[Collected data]
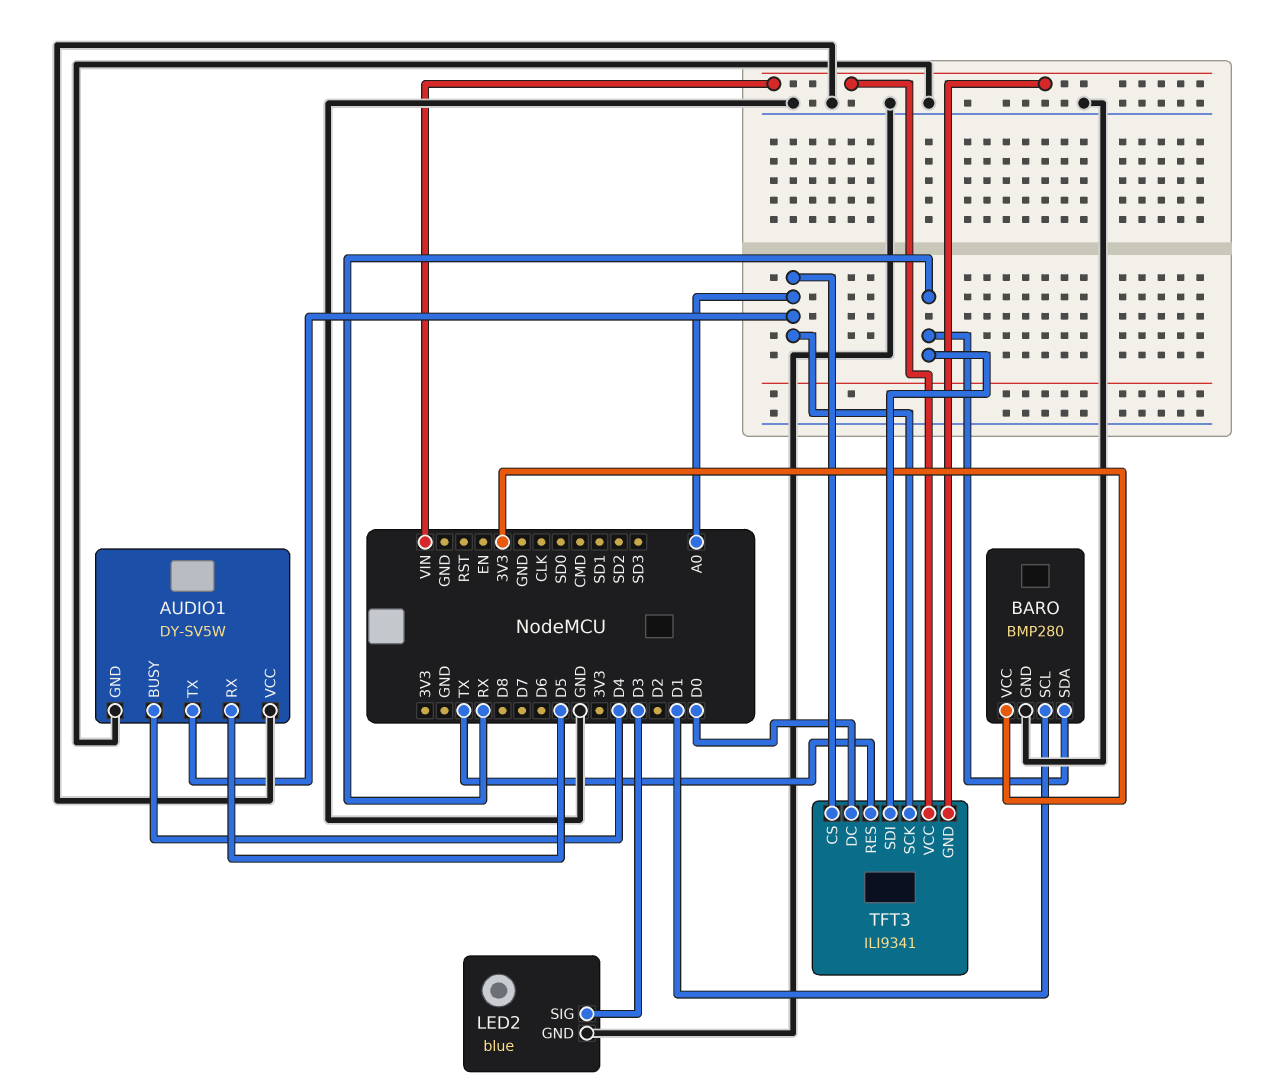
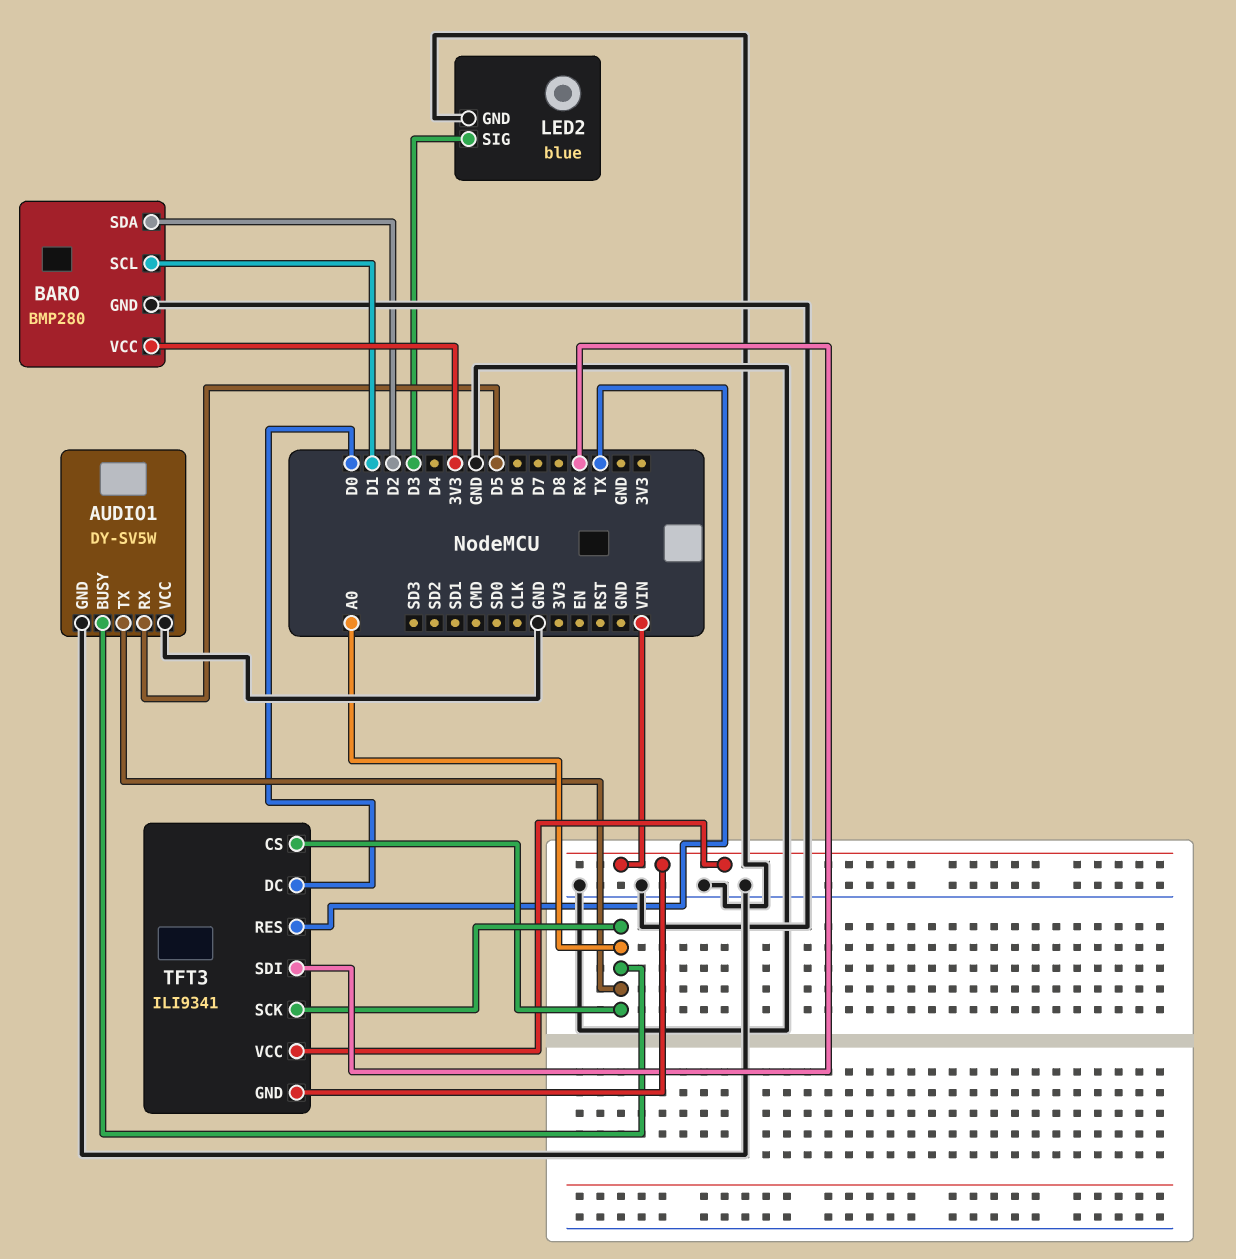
AUDIO1 pin BUSY: D4 -> A0
BARO pin SDA: RX -> D2

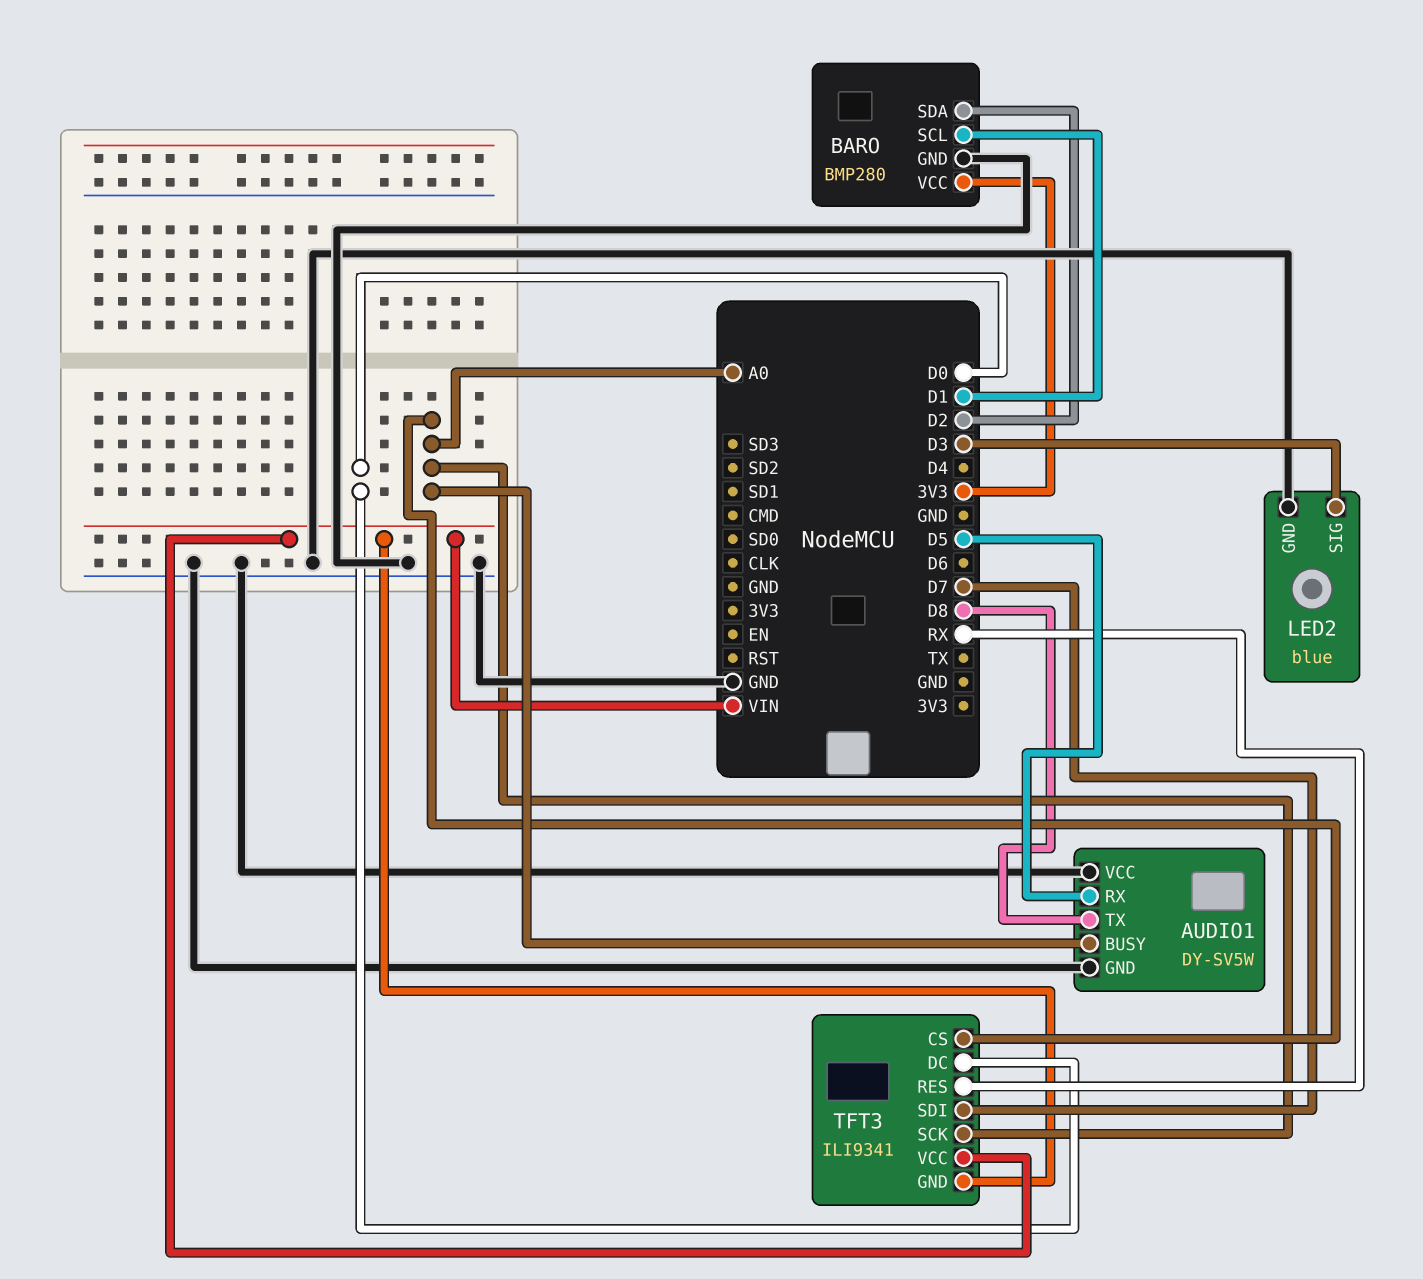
AUDIO1 pin TX: A0 -> D8
TFT3 pin RES: TX -> RX
TFT3 pin SDI: RX -> D7

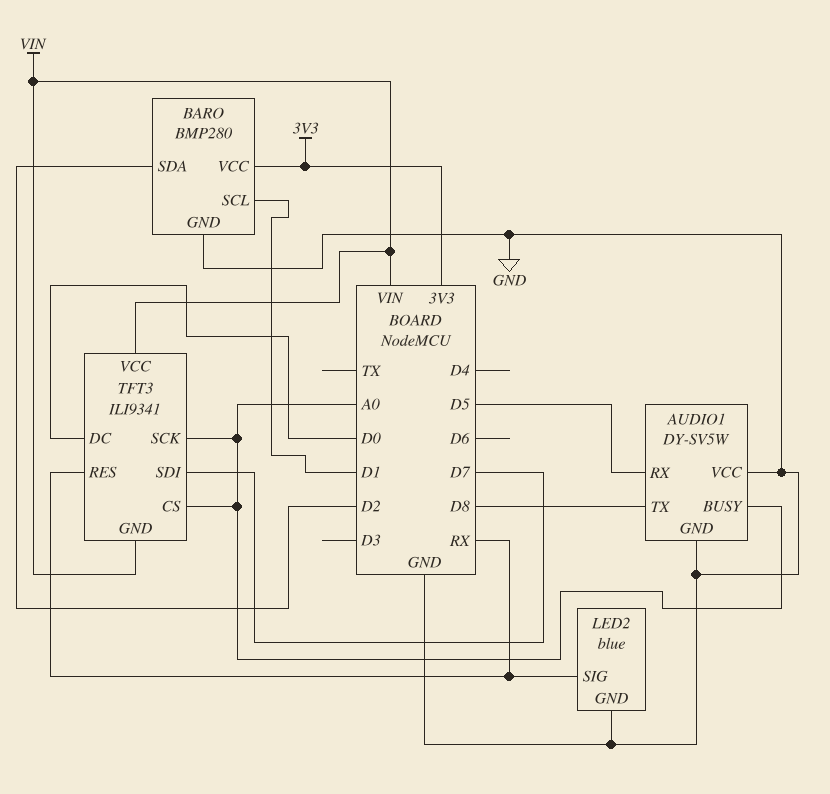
LED2 pin SIG: D3 -> RX

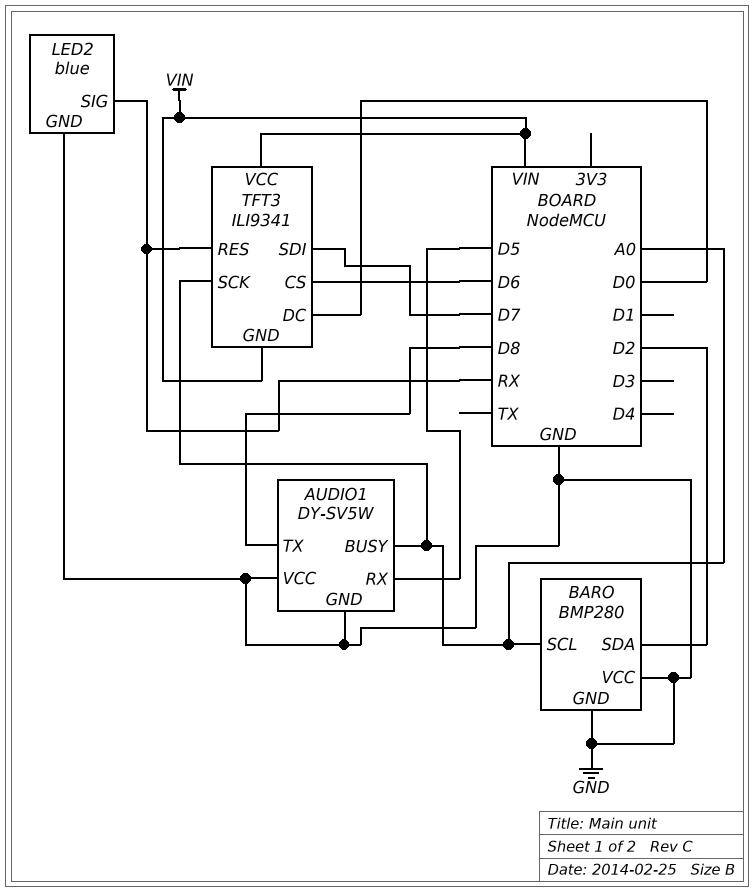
BARO pin SCL: D1 -> A0
BARO pin VCC: 3V3 -> GND
TFT3 pin CS: A0 -> D6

**Activity**
Each line above with the word "BARO" must be returned.

**Answer to the exercise**
BARO pin SDA: RX -> D2
BARO pin SCL: D1 -> A0
BARO pin VCC: 3V3 -> GND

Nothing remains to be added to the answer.